» **WHAT THIS TASK INVOLVES**
A faithful copy of each entry below is expected, with the images removed.

(Before and after difference data)
▬▬▬

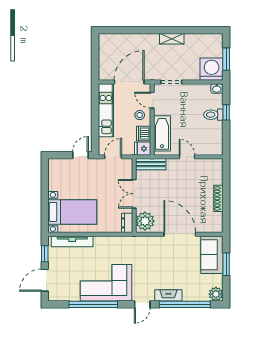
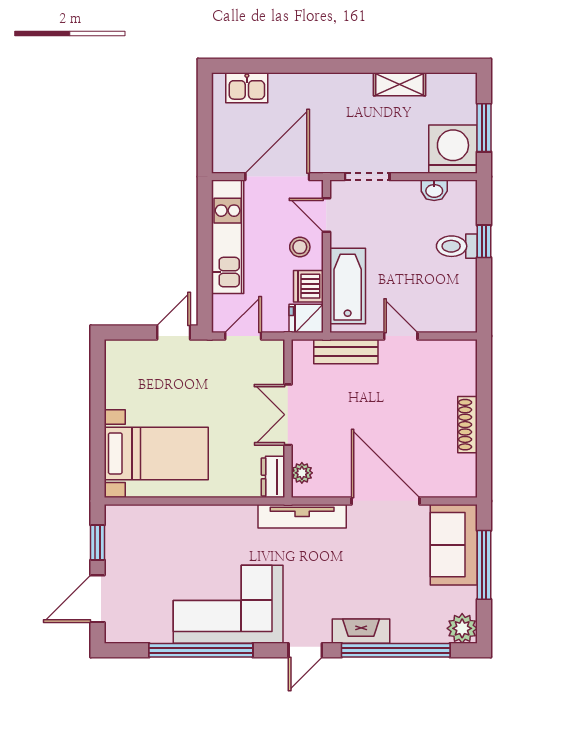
shelving: (172, 39) -> (399, 84), moved
kitchen sink: (115, 40) -> (247, 88), added
washbasin: (217, 88) -> (434, 190), moved
bench: (151, 164) -> (346, 352), moved
plant: (145, 221) -> (302, 473), width x0.53, depth x0.53
tv unit: (72, 241) -> (302, 516), moved
window: (226, 264) -> (484, 565), width x1.44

▬▬▬

» **EXERCISE OUTPUT**
shelving: (172, 39) -> (399, 84), moved
kitchen sink: (115, 40) -> (247, 88), added
washbasin: (217, 88) -> (434, 190), moved
bench: (151, 164) -> (346, 352), moved
plant: (145, 221) -> (302, 473), width x0.53, depth x0.53
tv unit: (72, 241) -> (302, 516), moved
window: (226, 264) -> (484, 565), width x1.44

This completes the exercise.